▸ **What you will do**
Copy each line of the entries that includes the word "turn".

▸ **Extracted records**
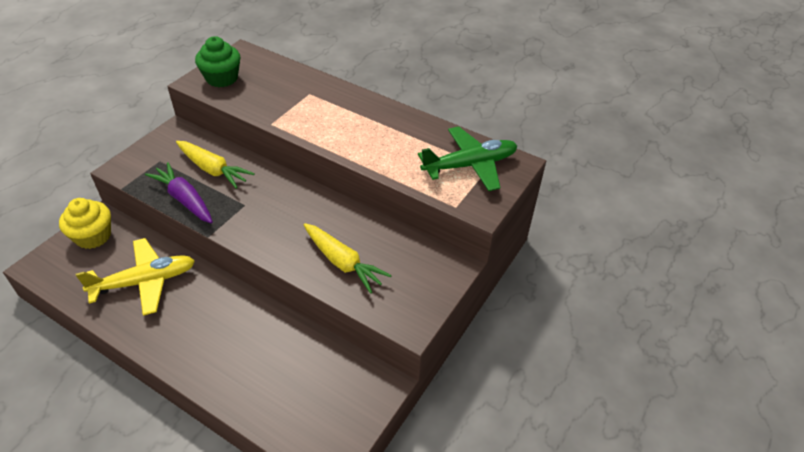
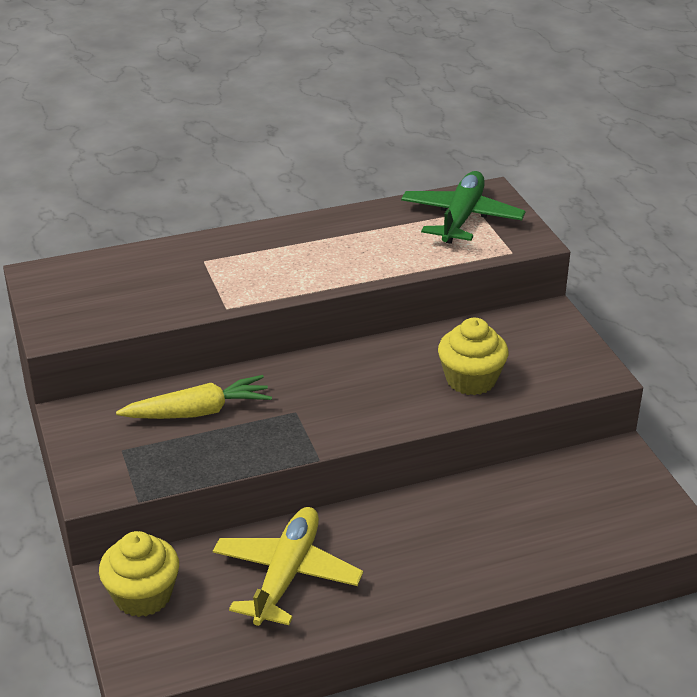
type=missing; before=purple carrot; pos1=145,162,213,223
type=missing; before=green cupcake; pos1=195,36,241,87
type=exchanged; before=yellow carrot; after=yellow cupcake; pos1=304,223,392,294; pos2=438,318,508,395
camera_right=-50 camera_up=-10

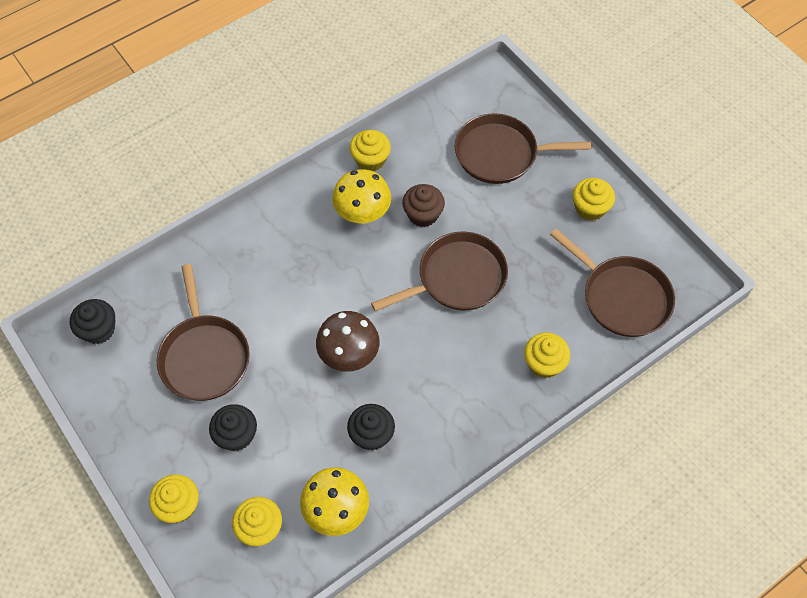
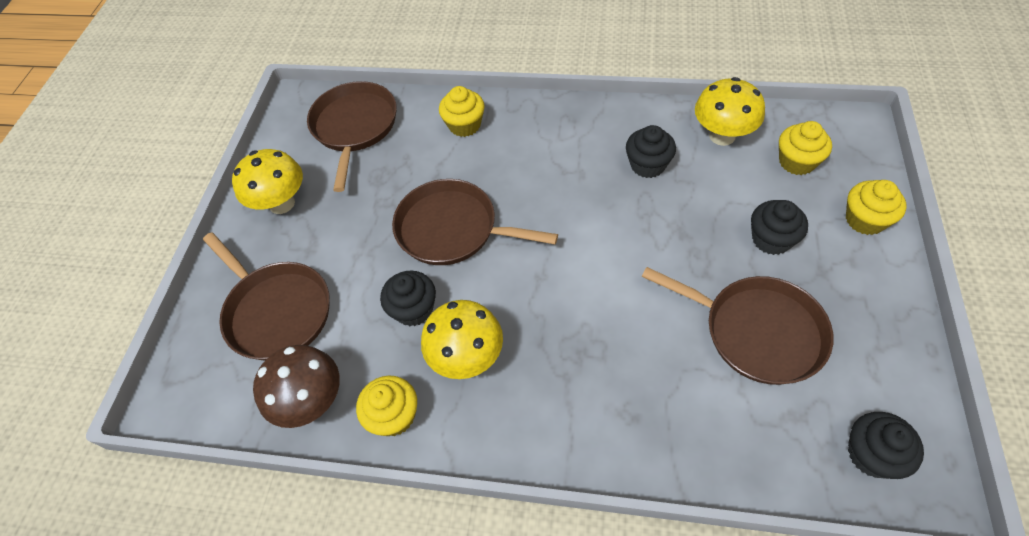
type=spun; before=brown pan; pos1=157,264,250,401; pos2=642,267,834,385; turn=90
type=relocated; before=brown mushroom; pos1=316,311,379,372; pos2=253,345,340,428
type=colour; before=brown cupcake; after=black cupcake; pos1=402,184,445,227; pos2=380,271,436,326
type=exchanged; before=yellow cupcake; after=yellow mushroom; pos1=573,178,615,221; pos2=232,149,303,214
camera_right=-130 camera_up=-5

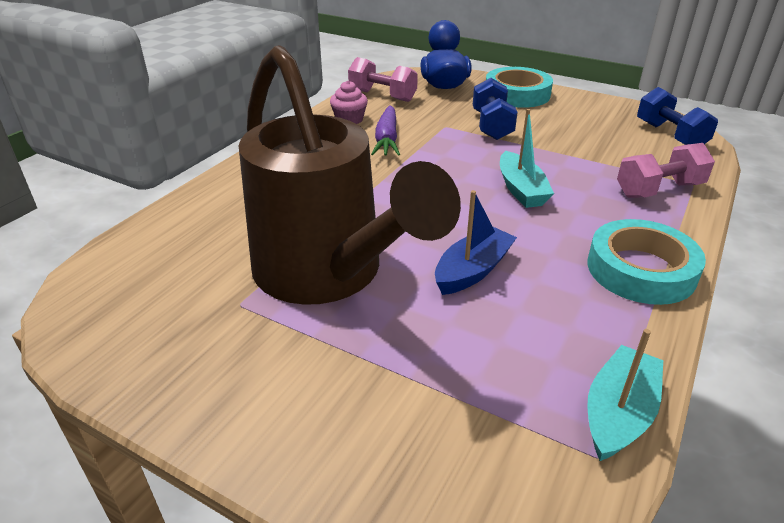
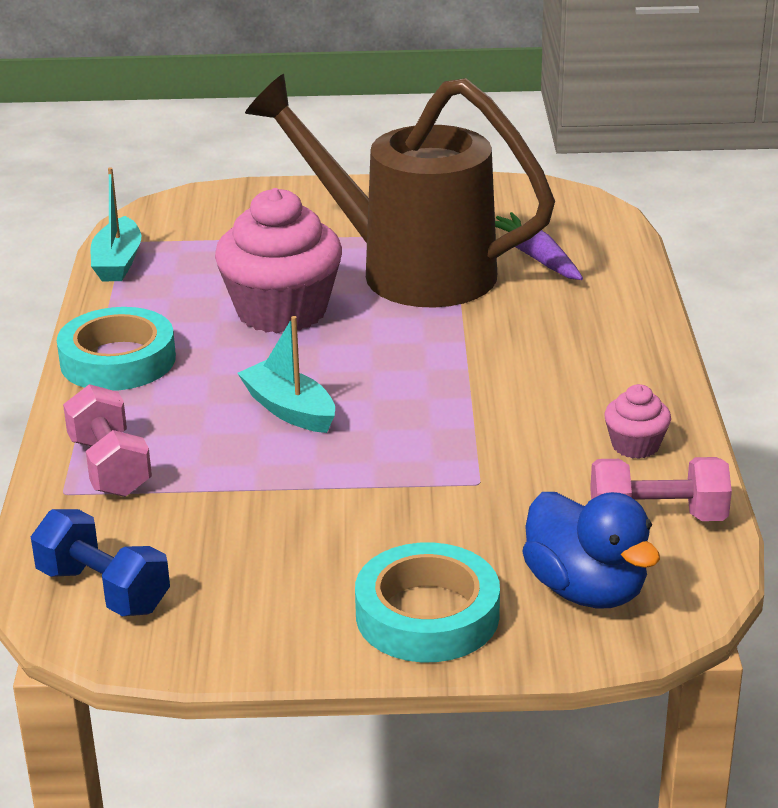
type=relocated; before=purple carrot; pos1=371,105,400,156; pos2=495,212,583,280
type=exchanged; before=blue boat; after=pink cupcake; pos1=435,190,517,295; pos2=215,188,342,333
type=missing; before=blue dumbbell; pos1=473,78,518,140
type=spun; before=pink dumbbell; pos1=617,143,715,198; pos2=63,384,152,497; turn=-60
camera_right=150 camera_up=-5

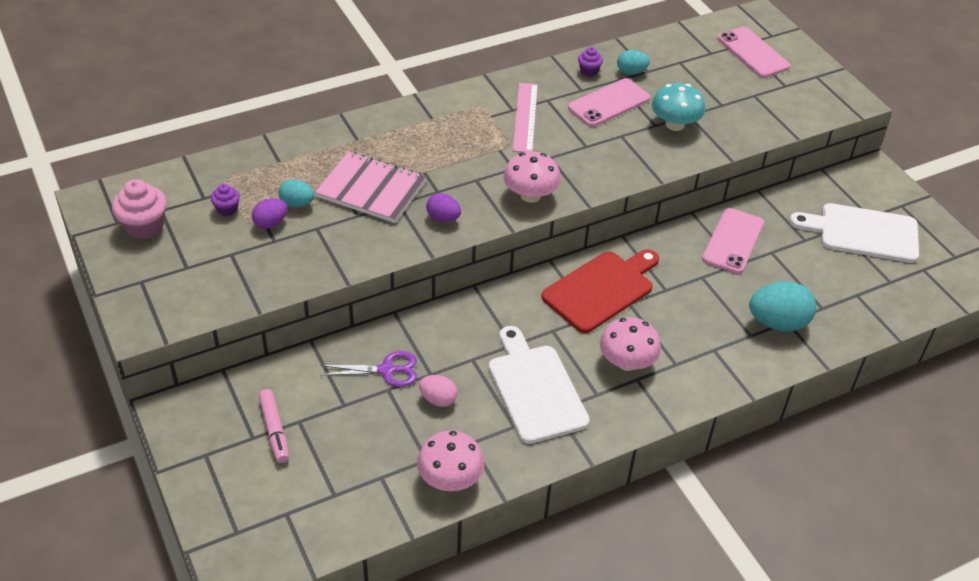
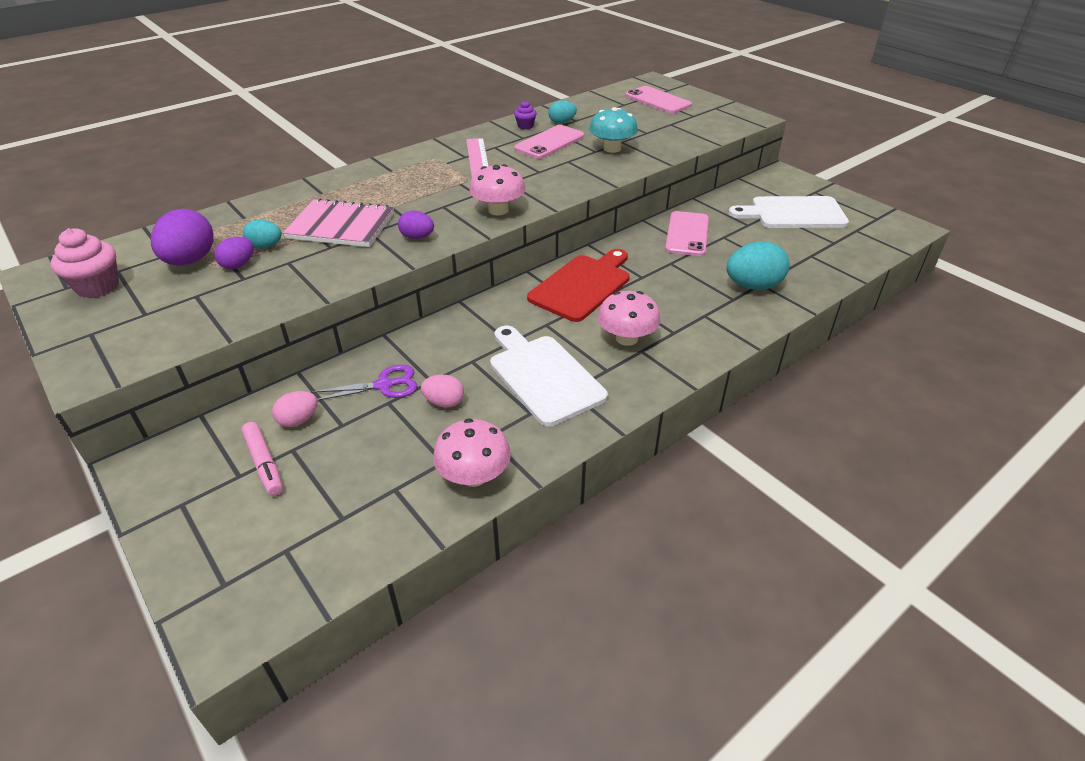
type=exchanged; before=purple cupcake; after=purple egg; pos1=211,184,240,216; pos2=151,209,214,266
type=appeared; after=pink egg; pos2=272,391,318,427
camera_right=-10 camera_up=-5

▸ **Response area**
type=spun; before=brown pan; pos1=157,264,250,401; pos2=642,267,834,385; turn=90
type=spun; before=pink dumbbell; pos1=617,143,715,198; pos2=63,384,152,497; turn=-60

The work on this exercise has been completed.